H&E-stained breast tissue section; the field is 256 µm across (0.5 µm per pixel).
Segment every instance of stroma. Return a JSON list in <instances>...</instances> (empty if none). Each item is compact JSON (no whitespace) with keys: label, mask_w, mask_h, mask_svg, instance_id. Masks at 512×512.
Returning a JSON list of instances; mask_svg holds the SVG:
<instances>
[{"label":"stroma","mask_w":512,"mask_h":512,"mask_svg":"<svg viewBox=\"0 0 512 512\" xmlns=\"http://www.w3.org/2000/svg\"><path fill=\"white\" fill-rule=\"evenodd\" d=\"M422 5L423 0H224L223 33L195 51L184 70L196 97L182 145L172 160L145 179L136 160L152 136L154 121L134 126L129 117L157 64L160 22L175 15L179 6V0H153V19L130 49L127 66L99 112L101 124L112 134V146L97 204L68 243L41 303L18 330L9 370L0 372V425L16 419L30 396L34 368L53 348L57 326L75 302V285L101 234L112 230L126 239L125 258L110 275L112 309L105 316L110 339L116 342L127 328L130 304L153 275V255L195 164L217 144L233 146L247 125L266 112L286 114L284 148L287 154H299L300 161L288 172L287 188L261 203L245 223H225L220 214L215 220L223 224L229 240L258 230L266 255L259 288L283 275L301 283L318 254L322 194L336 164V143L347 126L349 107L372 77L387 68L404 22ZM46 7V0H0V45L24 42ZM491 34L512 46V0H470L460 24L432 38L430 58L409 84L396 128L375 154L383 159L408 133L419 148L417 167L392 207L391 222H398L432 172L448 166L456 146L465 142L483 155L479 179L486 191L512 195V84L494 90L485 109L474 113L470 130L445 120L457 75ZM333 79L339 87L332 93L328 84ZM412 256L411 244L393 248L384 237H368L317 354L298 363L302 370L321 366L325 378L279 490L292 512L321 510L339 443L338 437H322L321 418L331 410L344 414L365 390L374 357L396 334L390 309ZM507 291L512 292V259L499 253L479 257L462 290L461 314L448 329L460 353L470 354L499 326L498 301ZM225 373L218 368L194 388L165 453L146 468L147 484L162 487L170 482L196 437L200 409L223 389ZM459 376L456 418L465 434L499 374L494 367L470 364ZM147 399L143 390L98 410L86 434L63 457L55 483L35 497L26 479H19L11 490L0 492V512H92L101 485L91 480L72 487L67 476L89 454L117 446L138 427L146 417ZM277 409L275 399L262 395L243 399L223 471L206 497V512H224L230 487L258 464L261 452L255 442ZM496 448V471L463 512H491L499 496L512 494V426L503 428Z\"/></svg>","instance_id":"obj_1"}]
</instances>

_What you are asked to do_
Repeat the whole listing exactly, keeping every line intact.

_Written answer_
H&E-stained breast tissue section; the field is 256 µm across (0.5 µm per pixel).
Segment every instance of stroma. Return a JSON list in <instances>...</instances> (empty if none). Each item is compact JSON (no whitespace) with keys: label, mask_w, mask_h, mask_svg, instance_id. Masks at 512×512.
Returning a JSON list of instances; mask_svg holds the SVG:
<instances>
[{"label":"stroma","mask_w":512,"mask_h":512,"mask_svg":"<svg viewBox=\"0 0 512 512\" xmlns=\"http://www.w3.org/2000/svg\"><path fill=\"white\" fill-rule=\"evenodd\" d=\"M422 5L423 0H224L223 33L195 51L184 70L196 97L182 145L172 160L145 179L136 160L152 136L154 121L134 126L129 117L157 64L160 22L175 15L179 6V0H153V19L130 49L127 66L99 112L101 124L112 134V146L97 204L68 243L41 303L18 330L9 370L0 372V425L16 419L30 396L34 368L53 348L57 326L75 302V285L101 234L112 230L126 239L125 258L110 275L112 309L105 316L110 339L116 342L127 328L130 304L153 275V255L195 164L217 144L233 146L247 125L266 112L286 114L284 148L287 154H299L300 161L288 172L287 188L261 203L245 223H225L220 214L215 220L223 224L229 240L258 230L266 255L259 288L283 275L301 283L318 254L322 194L336 164V143L347 126L349 107L372 77L387 68L404 22ZM46 7V0H0V45L24 42ZM491 34L512 46V0H470L460 24L432 38L430 58L409 84L396 128L375 154L383 159L408 133L419 148L417 167L392 207L391 222H398L432 172L448 166L456 146L465 142L483 155L479 179L486 191L512 195V84L494 90L485 109L474 113L470 130L445 120L457 75ZM333 79L339 87L332 93L328 84ZM412 256L411 244L393 248L384 237H368L317 354L298 363L302 370L321 366L325 378L279 490L292 512L321 510L339 443L338 437H322L321 418L331 410L344 414L365 390L374 357L396 334L390 309ZM507 291L512 292V259L499 253L479 257L462 290L461 314L448 329L460 353L470 354L499 326L498 301ZM225 373L218 368L194 388L165 453L146 468L147 484L162 487L170 482L196 437L200 409L223 389ZM459 376L456 418L465 434L499 374L494 367L470 364ZM147 399L143 390L98 410L86 434L63 457L55 483L35 497L26 479H19L11 490L0 492V512H92L101 485L91 480L72 487L67 476L89 454L117 446L138 427L146 417ZM277 409L275 399L262 395L243 399L223 471L206 497V512H224L230 487L258 464L261 452L255 442ZM496 448V471L463 512H491L499 496L512 494V426L503 428Z\"/></svg>","instance_id":"obj_1"}]
</instances>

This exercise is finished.